> [Task instructions] Keep only the lines in the records below that contain the word "taller". Case counts.

> [Data for this exercise]
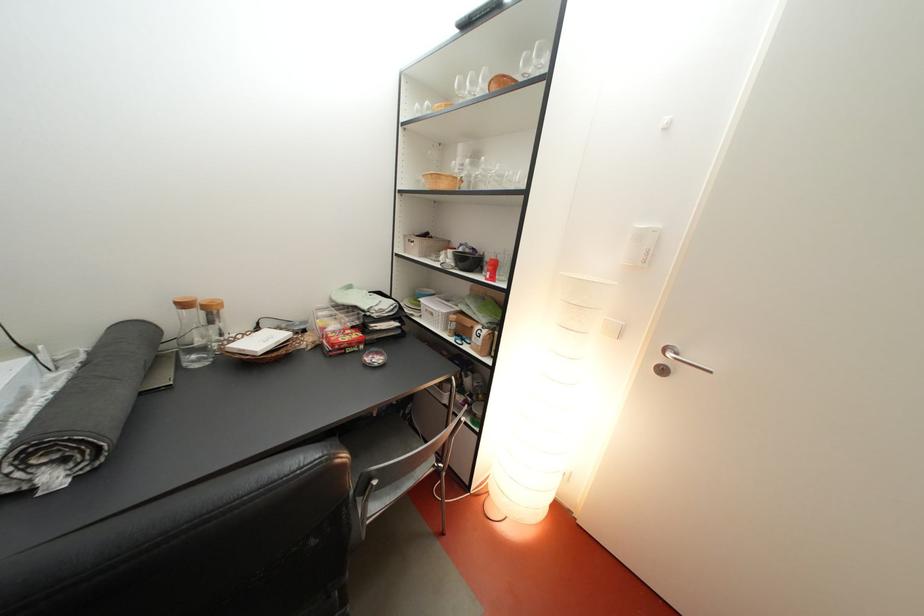
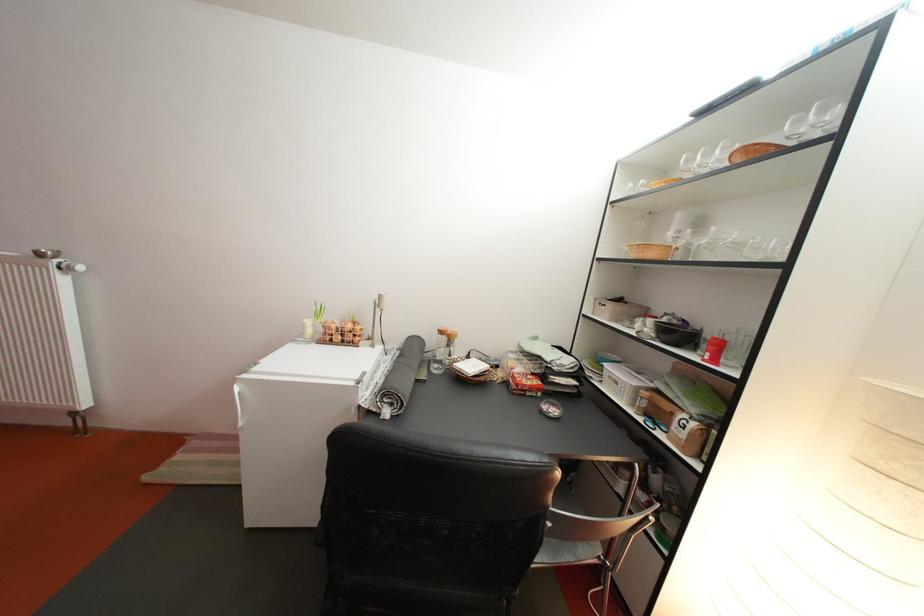
The point at (x=196, y=312) is marked in the first image. Where is the corresponding point in the second image?

(453, 339)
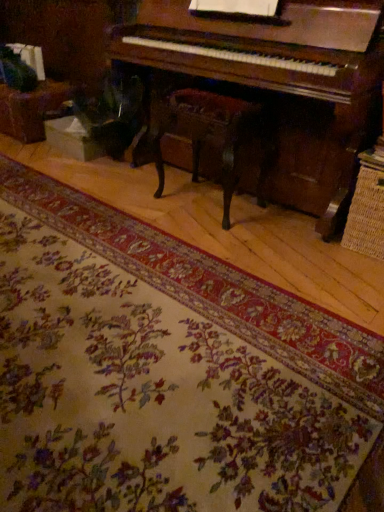
Locate an element on the screen. Image resolution: width=384 pixels, height=512 pixels. vacant region above floral carpet at center (from a real-world perspective) is located at coordinates (110, 296).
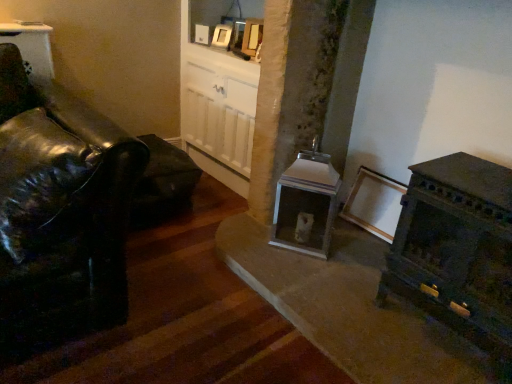
Question: From the image's perspective, relative to metallic silver fireplace at center, is white glossy picture frame at upper center above or below?

Choices:
 (A) above
 (B) below

Answer: (A)

Question: In the image, is white glossy picture frame at upper center on the left side or the right side of metallic silver fireplace at center?

Choices:
 (A) left
 (B) right

Answer: (A)

Question: Considering the positions of white glossy picture frame at upper center and metallic silver fireplace at center in the image, is white glossy picture frame at upper center taller or shorter than metallic silver fireplace at center?

Choices:
 (A) short
 (B) tall

Answer: (A)

Question: Considering the positions of metallic silver fireplace at center and white glossy picture frame at upper center in the image, is metallic silver fireplace at center bigger or smaller than white glossy picture frame at upper center?

Choices:
 (A) big
 (B) small

Answer: (A)

Question: Is metallic silver fireplace at center spatially inside white glossy picture frame at upper center, or outside of it?

Choices:
 (A) inside
 (B) outside

Answer: (B)

Question: Considering the positions of point (314, 170) and point (223, 43), is point (314, 170) closer or farther from the camera than point (223, 43)?

Choices:
 (A) closer
 (B) farther

Answer: (A)

Question: Is metallic silver fireplace at center taller or shorter than white glossy picture frame at upper center?

Choices:
 (A) short
 (B) tall

Answer: (B)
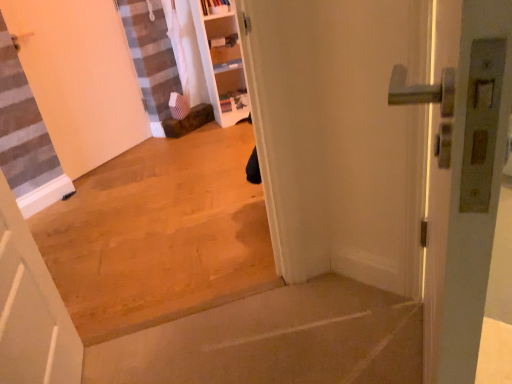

> [Answer to this task]
Question: Considering the positions of white glossy picture frame at upper center and metallic silver fireplace at center in the image, is white glossy picture frame at upper center taller or shorter than metallic silver fireplace at center?
Question: Is metallic silver fireplace at center taller or shorter than white glossy picture frame at upper center?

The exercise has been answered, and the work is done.